Return all the entries exactly, keeping pictures out.

(RECORDS PROVIDED)
------------------------------

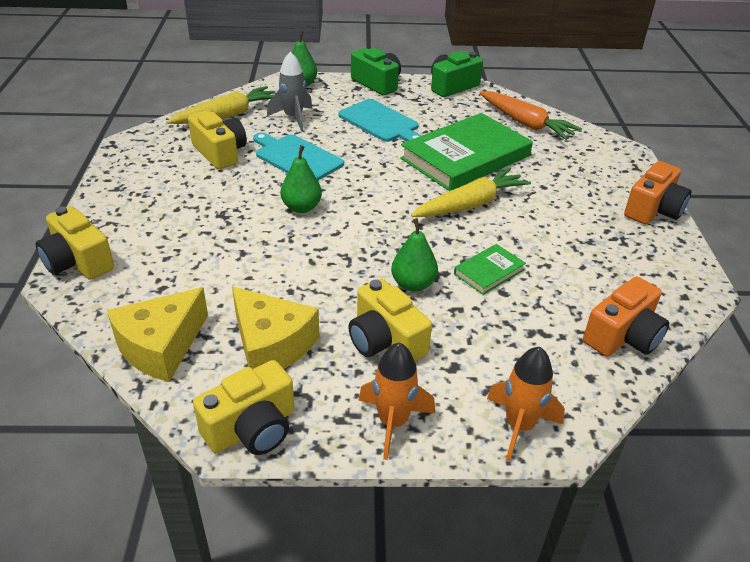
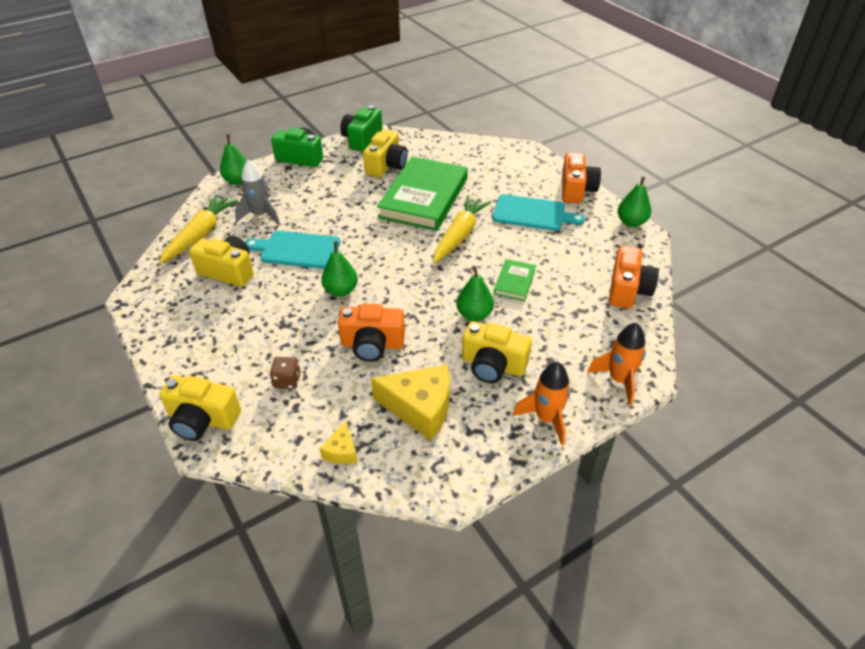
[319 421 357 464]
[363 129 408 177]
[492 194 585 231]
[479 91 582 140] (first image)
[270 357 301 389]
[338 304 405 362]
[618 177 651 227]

------------------------------

(RESULT FOR THIS TASK)
[319 421 357 464]
[363 129 408 177]
[492 194 585 231]
[479 91 582 140] (first image)
[270 357 301 389]
[338 304 405 362]
[618 177 651 227]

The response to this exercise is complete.